● Data block:
▽

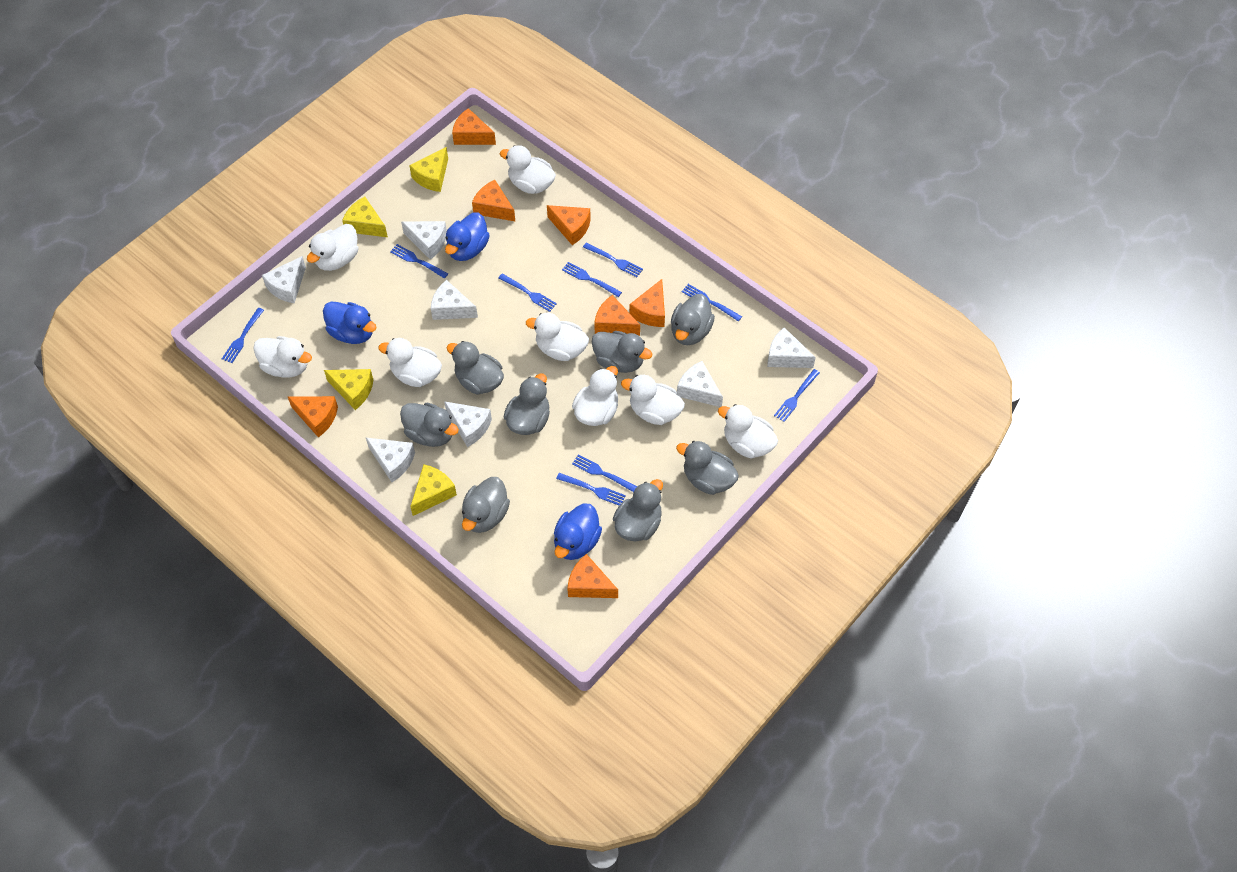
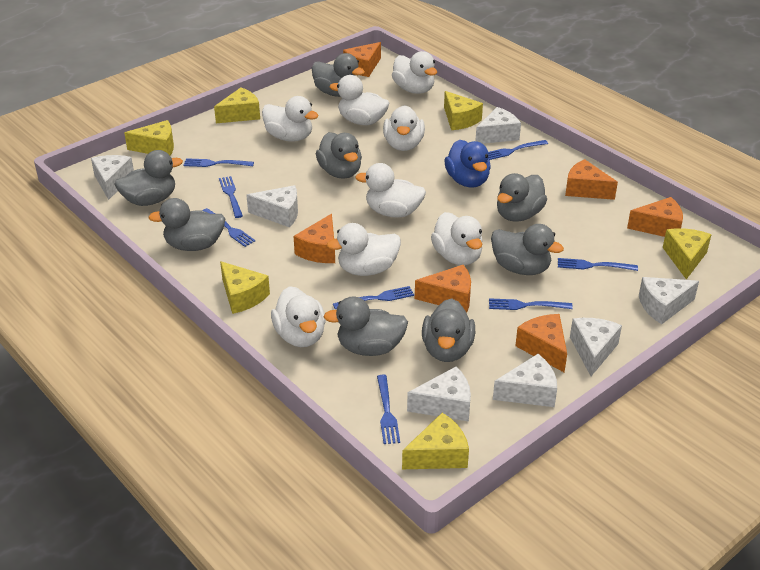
blue duck: 3 -> 1
blue fork: 9 -> 8
orange cheese: 7 -> 6
yellow cheese: 4 -> 6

△

● Exercise instructions: From the first line to the last, output the data exactly, without the pictures.

● Task answer:
blue duck: 3 -> 1
blue fork: 9 -> 8
orange cheese: 7 -> 6
yellow cheese: 4 -> 6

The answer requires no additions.